----- Records provided -----

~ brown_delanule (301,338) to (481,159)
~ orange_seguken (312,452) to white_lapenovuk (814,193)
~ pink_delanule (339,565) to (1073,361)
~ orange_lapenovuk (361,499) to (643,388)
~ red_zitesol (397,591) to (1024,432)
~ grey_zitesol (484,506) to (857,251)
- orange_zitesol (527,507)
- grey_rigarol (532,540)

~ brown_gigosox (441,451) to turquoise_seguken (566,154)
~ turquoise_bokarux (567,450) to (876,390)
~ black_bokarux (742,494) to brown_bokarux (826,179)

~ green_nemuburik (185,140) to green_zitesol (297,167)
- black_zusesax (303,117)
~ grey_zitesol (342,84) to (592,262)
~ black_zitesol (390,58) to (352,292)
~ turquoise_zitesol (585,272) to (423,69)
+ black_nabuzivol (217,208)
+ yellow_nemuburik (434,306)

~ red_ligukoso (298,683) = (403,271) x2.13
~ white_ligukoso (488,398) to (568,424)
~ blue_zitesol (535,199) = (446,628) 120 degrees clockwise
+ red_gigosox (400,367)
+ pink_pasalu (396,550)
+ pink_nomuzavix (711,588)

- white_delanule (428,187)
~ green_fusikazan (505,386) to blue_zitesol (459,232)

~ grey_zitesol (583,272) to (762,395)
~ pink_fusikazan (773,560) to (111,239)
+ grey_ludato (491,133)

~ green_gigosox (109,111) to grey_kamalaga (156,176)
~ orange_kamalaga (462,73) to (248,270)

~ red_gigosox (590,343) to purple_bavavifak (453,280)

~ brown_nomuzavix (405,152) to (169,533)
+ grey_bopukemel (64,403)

-----

§ Task description
For this exercise, repeat exactly the lines of the data above from the one with "(361,499) to (643,388)" down to the one with "- orange_zitesol (527,507)", both end lines included.

§ Answer section
~ orange_lapenovuk (361,499) to (643,388)
~ red_zitesol (397,591) to (1024,432)
~ grey_zitesol (484,506) to (857,251)
- orange_zitesol (527,507)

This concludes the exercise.